TASK INSTRUCTIONS:
The entries below contain a line with "STEPPER3 pin IN4: B14 -> A8" and a line with "TOF pin SDA: D11 -> A4". Quote exactly those two lines and all lines between them.

── TASK INPUTS

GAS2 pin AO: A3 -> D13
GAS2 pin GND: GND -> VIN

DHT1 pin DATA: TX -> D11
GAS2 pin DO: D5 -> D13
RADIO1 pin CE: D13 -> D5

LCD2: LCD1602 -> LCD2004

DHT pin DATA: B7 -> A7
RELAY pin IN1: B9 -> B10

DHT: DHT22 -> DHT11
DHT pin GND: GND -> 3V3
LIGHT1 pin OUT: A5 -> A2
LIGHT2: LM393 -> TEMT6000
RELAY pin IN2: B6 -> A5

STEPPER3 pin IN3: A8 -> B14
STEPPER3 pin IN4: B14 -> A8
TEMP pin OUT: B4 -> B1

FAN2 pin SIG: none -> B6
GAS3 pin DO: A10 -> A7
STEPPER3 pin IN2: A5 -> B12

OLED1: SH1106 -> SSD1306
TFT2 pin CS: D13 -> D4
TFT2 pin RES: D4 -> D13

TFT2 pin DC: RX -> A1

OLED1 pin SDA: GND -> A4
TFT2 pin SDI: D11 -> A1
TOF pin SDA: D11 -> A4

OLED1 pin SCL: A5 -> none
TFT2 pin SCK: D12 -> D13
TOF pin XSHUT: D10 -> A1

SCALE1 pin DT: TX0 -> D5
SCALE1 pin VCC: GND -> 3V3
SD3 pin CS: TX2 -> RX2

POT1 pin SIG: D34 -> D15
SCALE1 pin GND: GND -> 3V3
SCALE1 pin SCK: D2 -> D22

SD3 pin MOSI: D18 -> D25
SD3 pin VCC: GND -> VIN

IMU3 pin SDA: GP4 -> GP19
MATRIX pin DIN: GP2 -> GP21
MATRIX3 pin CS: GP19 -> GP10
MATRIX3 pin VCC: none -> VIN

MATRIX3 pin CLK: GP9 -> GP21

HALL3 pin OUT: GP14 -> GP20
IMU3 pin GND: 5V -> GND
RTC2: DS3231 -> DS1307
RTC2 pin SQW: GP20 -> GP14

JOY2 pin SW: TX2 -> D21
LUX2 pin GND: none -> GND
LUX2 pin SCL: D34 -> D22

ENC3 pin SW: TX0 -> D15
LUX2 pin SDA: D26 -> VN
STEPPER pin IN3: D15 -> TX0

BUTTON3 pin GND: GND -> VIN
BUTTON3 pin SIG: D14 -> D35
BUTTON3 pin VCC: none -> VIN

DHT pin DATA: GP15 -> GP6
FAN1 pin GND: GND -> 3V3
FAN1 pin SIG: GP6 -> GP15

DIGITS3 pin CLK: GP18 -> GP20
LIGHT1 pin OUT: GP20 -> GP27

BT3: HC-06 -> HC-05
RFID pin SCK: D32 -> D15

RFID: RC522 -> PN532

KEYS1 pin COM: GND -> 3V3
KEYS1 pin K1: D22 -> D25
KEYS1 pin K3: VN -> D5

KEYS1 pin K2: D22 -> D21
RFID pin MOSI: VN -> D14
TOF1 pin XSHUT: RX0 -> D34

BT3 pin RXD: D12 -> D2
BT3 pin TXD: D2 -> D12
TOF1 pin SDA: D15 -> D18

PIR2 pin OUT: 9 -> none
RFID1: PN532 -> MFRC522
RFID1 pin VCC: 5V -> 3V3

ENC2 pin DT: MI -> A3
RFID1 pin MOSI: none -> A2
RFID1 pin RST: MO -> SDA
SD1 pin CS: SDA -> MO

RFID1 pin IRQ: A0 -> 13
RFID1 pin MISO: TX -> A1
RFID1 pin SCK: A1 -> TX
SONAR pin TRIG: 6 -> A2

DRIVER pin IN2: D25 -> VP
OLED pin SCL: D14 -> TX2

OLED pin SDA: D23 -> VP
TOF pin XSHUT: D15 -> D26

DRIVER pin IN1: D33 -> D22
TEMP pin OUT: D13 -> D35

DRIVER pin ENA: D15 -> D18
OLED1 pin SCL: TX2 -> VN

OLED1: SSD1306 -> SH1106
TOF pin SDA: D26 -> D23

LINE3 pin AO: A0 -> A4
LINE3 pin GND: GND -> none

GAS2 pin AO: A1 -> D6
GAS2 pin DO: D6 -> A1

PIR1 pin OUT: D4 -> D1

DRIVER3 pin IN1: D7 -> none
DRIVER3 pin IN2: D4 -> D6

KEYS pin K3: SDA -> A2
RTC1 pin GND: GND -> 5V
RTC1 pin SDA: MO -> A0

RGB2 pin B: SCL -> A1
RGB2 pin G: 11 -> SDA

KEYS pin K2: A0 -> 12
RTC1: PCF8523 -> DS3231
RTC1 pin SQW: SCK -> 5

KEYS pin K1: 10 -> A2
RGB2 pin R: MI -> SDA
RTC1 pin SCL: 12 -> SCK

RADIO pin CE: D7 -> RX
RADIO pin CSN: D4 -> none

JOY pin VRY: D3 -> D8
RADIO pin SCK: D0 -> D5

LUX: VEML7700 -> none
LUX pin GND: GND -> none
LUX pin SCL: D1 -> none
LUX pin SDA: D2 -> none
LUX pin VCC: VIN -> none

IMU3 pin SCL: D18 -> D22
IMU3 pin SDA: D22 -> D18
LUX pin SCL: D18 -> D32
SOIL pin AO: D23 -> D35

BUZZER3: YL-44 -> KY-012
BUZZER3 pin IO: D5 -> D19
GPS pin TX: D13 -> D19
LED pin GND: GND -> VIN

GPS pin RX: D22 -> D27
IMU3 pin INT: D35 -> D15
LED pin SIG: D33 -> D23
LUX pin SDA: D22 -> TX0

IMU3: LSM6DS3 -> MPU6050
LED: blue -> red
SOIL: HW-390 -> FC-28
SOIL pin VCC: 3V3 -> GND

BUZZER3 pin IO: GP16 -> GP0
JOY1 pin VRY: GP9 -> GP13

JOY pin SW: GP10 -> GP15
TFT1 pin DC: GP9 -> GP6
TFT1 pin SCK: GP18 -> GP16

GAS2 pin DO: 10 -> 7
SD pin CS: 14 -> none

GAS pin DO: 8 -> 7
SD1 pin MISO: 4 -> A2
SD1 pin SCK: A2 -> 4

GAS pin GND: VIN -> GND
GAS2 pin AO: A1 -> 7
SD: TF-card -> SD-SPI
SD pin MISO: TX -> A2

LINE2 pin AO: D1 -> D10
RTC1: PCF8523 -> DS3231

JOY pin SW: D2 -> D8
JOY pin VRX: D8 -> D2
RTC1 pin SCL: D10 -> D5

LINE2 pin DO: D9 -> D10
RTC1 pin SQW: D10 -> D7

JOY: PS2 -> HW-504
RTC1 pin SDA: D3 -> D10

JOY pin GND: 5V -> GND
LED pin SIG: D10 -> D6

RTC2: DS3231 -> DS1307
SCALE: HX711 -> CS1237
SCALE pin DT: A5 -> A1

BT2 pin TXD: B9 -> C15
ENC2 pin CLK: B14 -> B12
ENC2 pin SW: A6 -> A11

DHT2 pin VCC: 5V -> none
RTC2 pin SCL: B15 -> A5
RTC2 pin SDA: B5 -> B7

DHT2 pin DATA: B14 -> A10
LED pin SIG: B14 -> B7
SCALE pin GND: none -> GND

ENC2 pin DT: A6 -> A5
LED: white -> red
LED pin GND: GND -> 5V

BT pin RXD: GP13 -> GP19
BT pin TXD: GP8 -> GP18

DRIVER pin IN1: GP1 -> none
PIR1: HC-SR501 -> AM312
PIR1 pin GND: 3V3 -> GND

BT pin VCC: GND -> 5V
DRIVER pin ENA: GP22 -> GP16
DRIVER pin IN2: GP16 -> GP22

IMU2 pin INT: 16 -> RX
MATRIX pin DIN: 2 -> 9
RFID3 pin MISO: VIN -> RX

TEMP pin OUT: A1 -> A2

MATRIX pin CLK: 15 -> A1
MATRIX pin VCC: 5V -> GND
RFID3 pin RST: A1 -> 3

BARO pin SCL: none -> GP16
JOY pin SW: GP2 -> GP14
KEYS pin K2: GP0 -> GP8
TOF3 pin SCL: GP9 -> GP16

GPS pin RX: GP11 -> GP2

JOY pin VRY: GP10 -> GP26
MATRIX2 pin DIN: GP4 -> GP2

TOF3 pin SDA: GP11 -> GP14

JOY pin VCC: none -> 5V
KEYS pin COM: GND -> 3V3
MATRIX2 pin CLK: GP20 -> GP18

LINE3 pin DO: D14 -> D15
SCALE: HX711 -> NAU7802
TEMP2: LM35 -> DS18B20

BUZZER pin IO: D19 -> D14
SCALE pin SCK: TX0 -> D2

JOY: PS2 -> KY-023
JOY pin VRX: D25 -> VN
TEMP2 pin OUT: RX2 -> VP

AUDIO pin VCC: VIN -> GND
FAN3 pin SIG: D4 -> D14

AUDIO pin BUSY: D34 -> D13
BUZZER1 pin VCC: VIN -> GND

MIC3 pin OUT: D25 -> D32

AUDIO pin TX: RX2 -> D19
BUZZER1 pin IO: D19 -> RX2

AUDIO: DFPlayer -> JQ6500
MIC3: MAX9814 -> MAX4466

────

SOLUTION FOR THIS EXERCISE:
STEPPER3 pin IN4: B14 -> A8
TEMP pin OUT: B4 -> B1

FAN2 pin SIG: none -> B6
GAS3 pin DO: A10 -> A7
STEPPER3 pin IN2: A5 -> B12

OLED1: SH1106 -> SSD1306
TFT2 pin CS: D13 -> D4
TFT2 pin RES: D4 -> D13

TFT2 pin DC: RX -> A1

OLED1 pin SDA: GND -> A4
TFT2 pin SDI: D11 -> A1
TOF pin SDA: D11 -> A4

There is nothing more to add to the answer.